▶ Task instructions
Report each line of the data that includes the word "none".

▶ Records for this exercise

════════

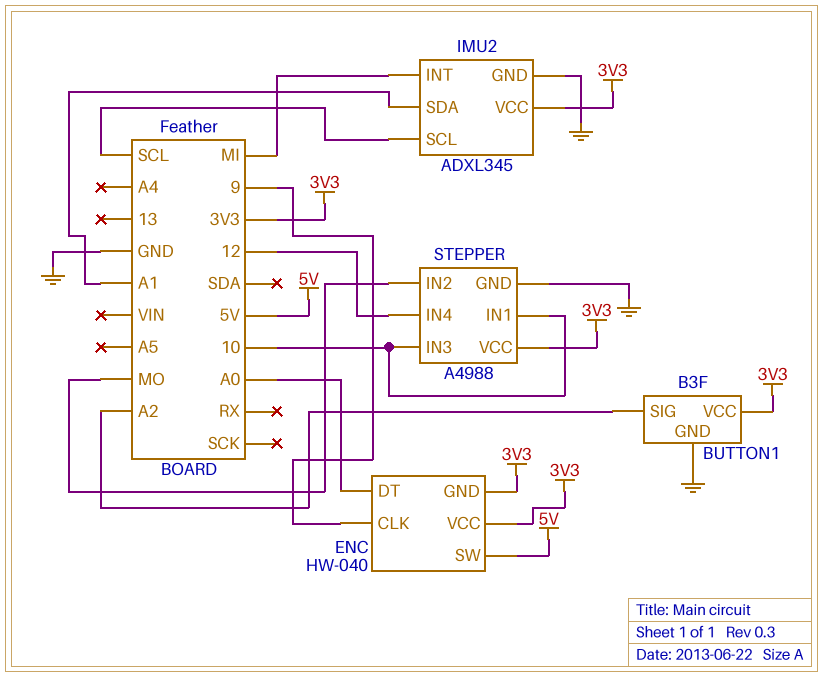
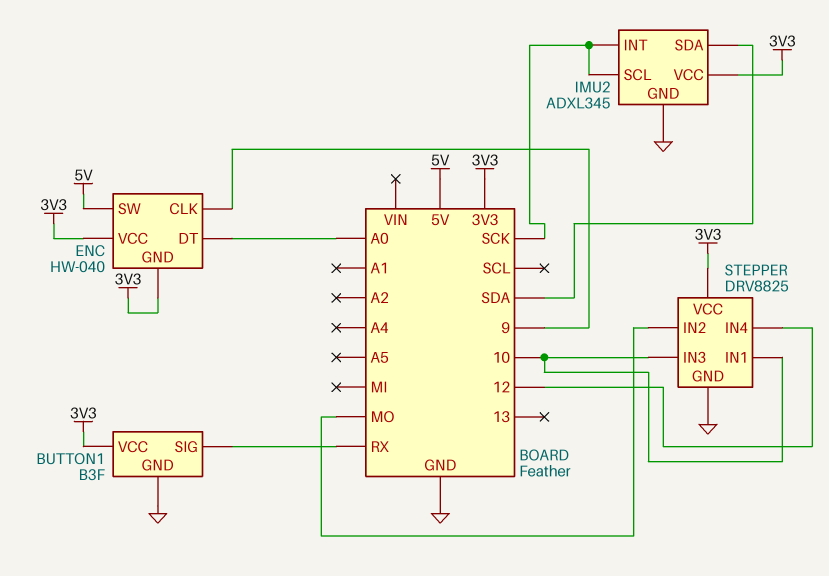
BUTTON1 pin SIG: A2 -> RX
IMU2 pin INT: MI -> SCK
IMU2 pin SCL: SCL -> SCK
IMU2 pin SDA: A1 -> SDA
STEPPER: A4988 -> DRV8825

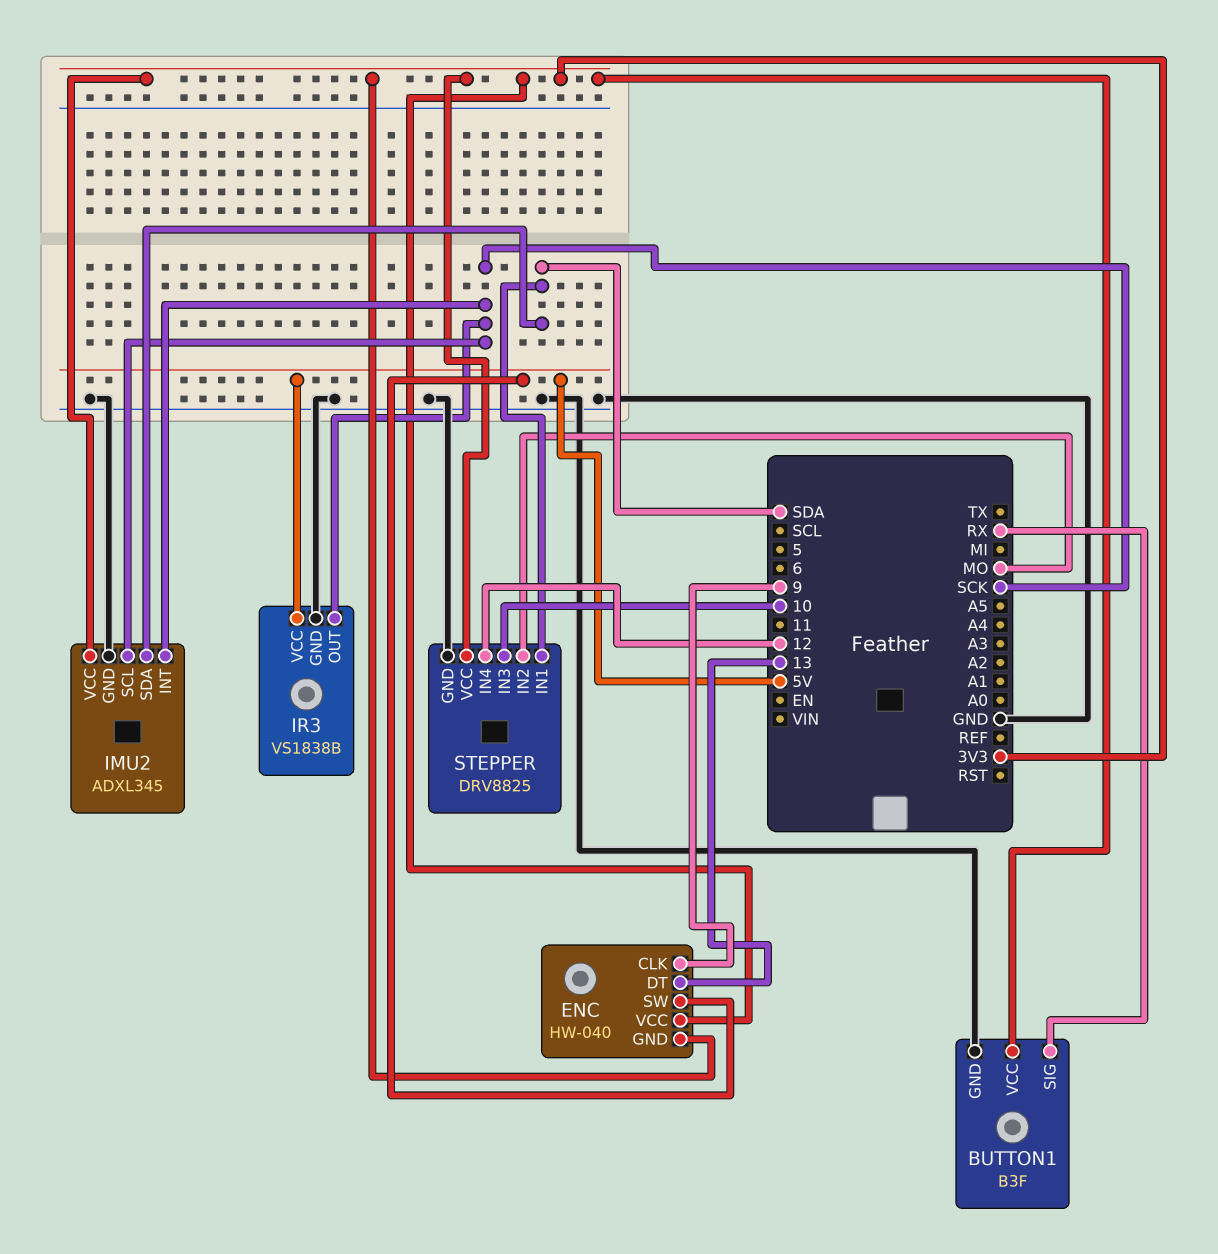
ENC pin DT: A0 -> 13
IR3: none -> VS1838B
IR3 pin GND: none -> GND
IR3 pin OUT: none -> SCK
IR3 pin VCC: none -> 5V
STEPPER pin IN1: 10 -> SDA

════════

▶ Finished exercise
IR3: none -> VS1838B
IR3 pin GND: none -> GND
IR3 pin OUT: none -> SCK
IR3 pin VCC: none -> 5V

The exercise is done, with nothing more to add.